ACTIVITY ▸
Those lines of the data that hold the word "right" are to be copied out.

** GIVEN DATA follows **

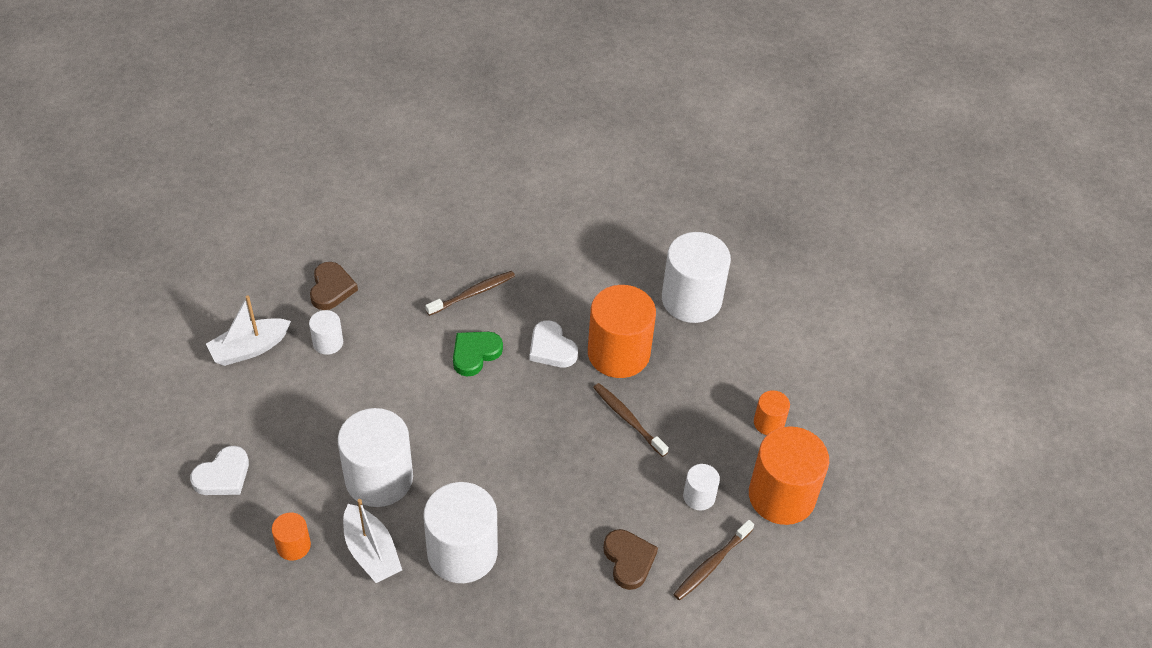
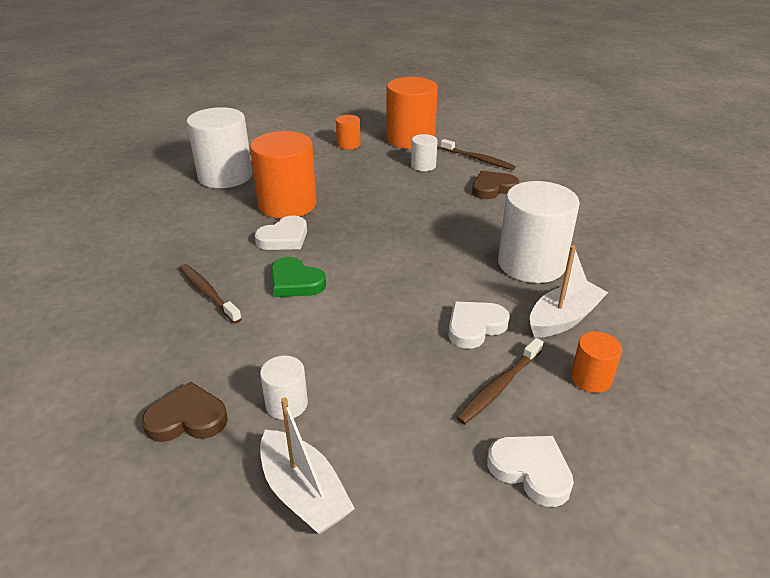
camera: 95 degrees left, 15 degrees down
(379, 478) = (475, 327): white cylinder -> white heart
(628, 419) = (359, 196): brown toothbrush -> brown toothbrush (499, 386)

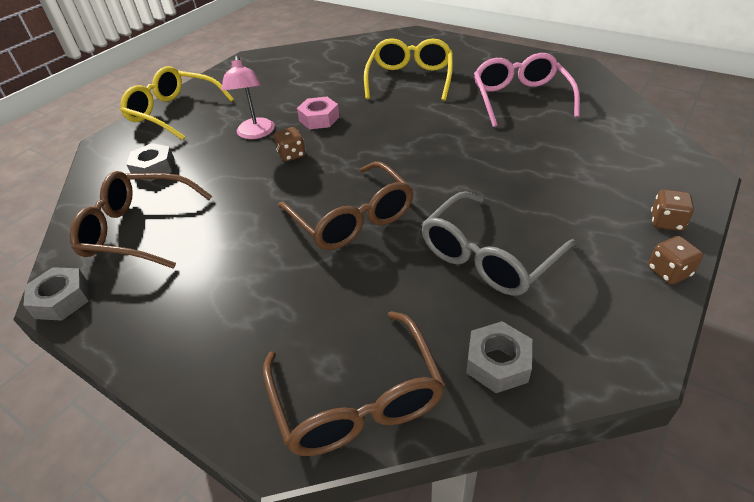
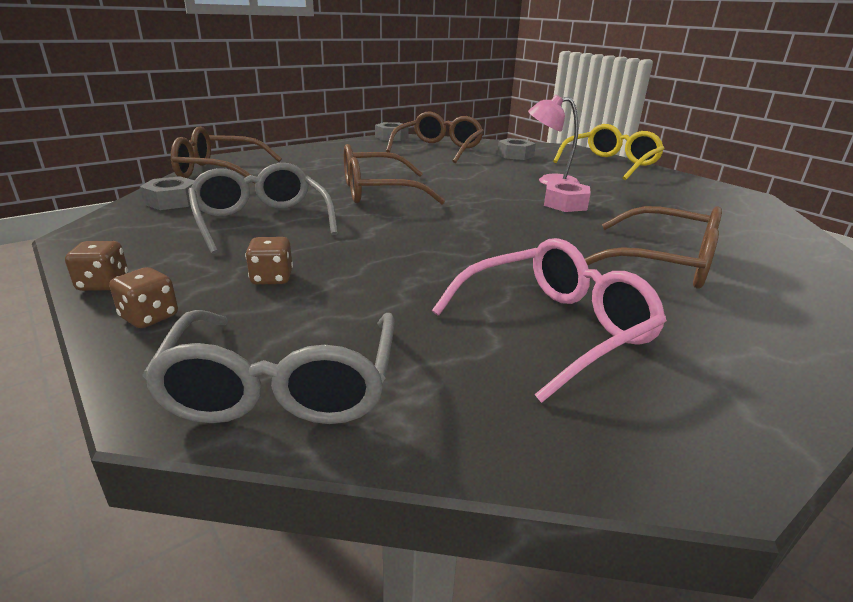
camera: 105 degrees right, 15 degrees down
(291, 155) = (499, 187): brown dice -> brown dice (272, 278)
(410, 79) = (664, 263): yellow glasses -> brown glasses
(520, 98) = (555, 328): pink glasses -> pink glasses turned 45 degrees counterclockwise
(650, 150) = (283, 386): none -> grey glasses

** End of GIVEN DATA **
** GIVEN DATA follows **

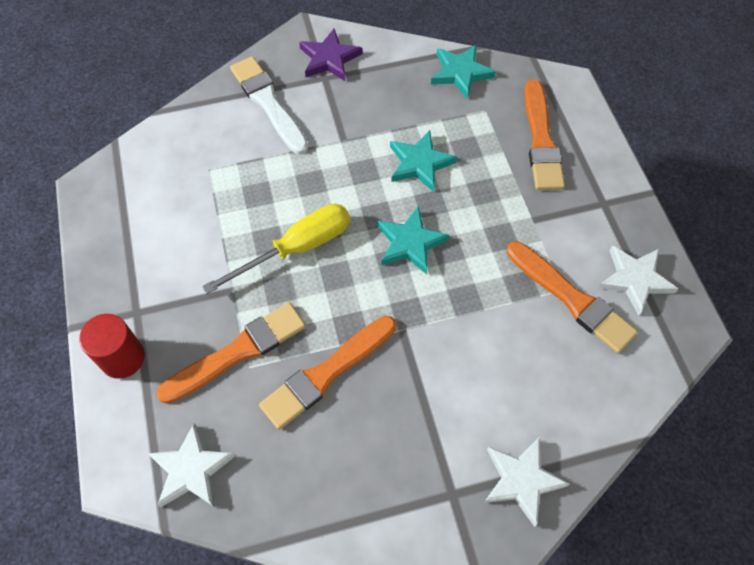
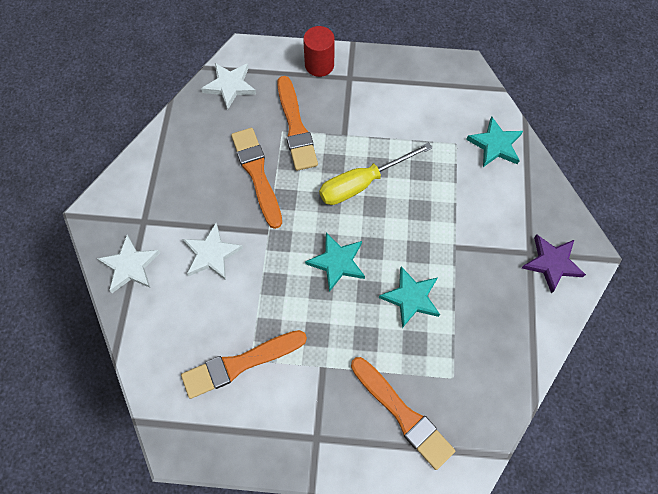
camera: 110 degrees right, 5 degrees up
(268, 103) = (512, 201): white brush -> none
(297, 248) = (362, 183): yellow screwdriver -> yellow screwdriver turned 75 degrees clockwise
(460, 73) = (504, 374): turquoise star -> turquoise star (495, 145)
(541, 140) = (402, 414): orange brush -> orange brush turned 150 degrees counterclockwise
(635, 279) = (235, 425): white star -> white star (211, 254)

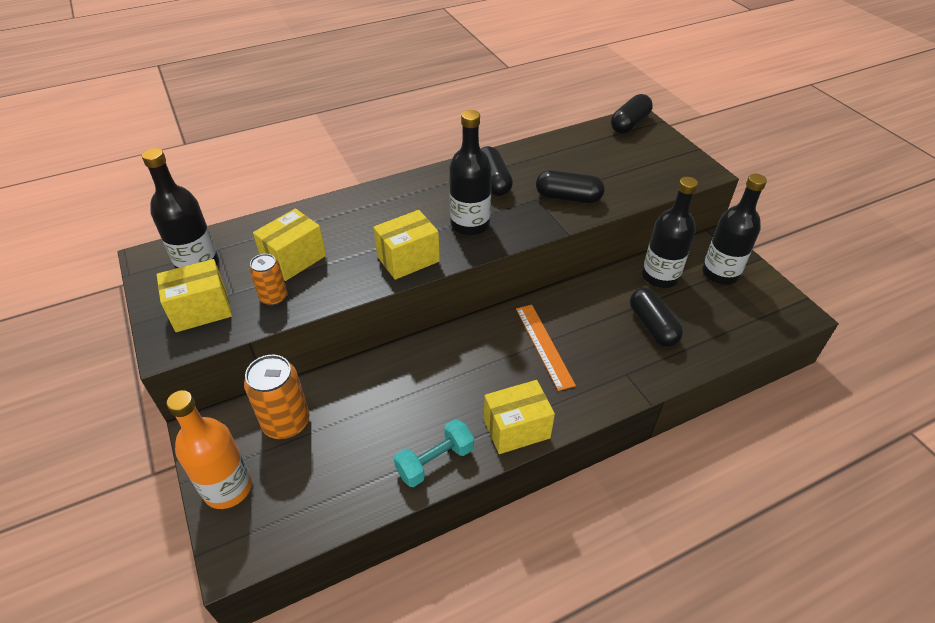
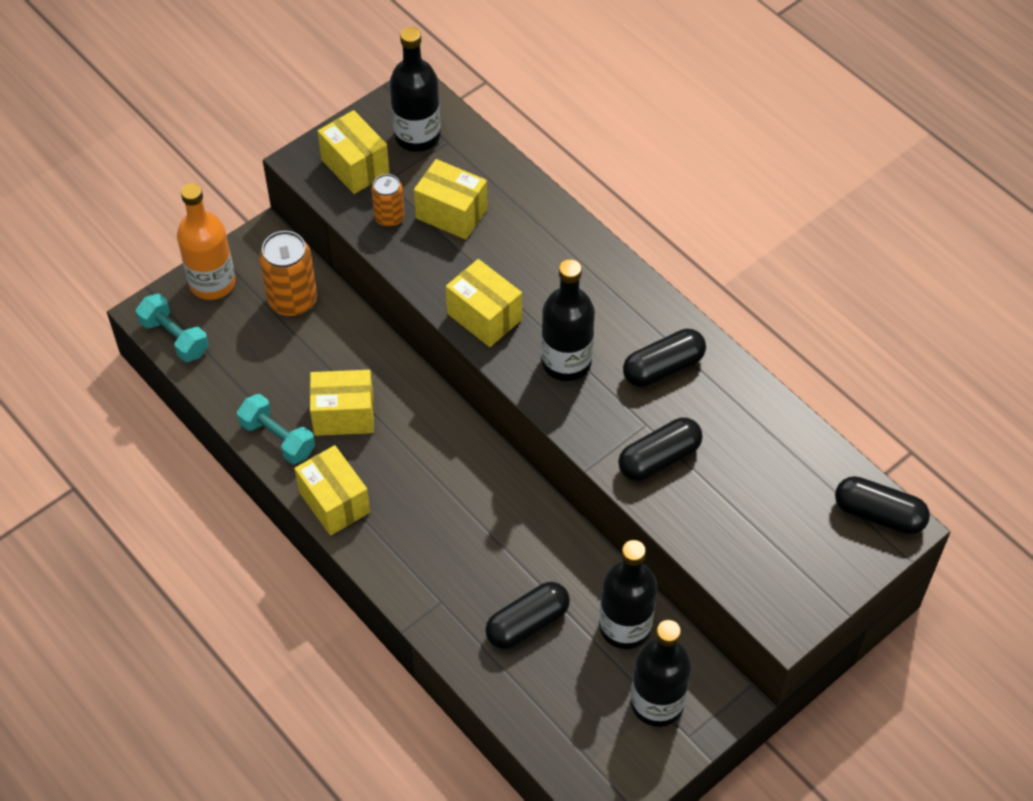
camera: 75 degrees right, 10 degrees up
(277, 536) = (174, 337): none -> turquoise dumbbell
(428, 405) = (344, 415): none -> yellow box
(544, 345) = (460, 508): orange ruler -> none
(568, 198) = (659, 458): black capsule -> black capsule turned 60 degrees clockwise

** End of GIVEN DATA **
** GIVEN DATA follows **

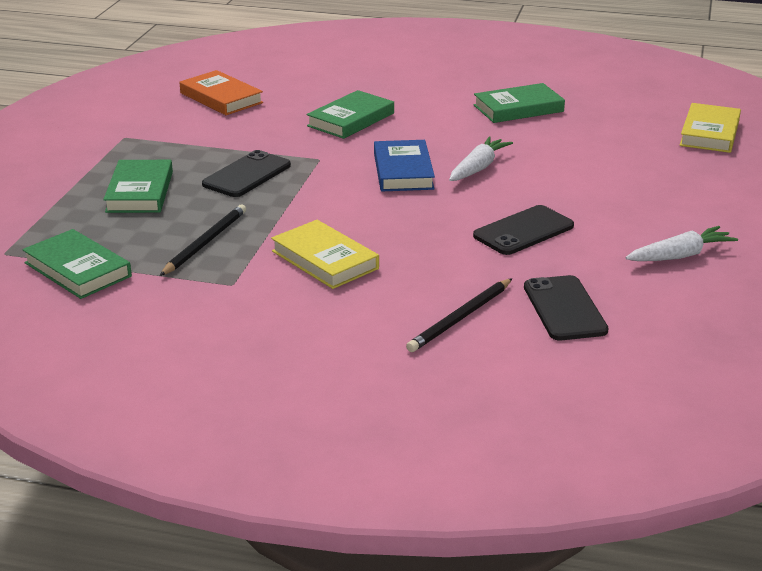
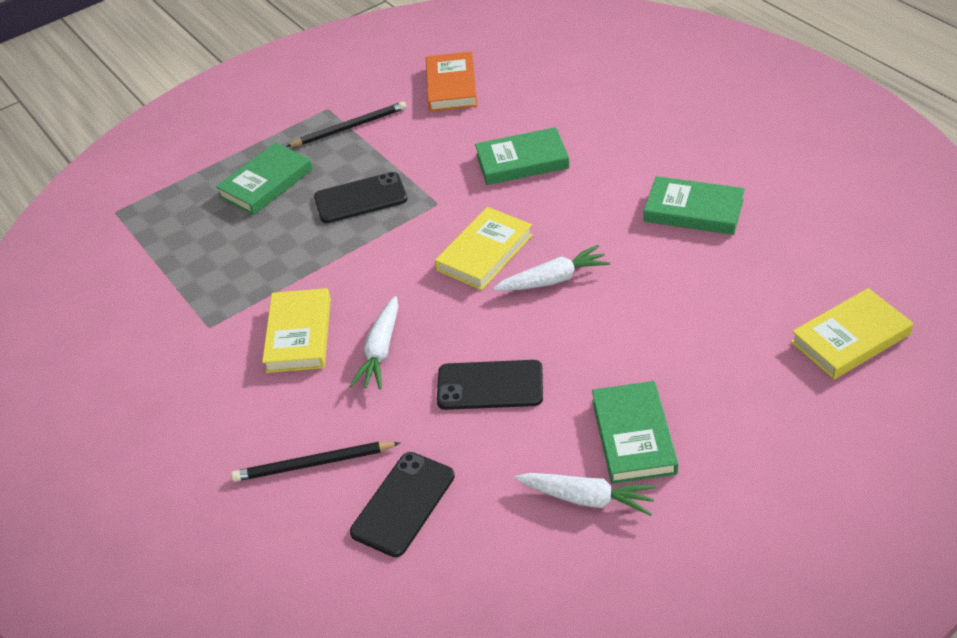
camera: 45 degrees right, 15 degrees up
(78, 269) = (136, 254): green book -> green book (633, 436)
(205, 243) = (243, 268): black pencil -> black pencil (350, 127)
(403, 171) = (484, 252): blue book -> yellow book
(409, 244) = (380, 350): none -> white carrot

** End of GIVEN DATA **

OUTPUT OF THE TASK ▸
camera: 105 degrees right, 15 degrees down
camera: 110 degrees right, 5 degrees up
camera: 75 degrees right, 10 degrees up
camera: 45 degrees right, 15 degrees up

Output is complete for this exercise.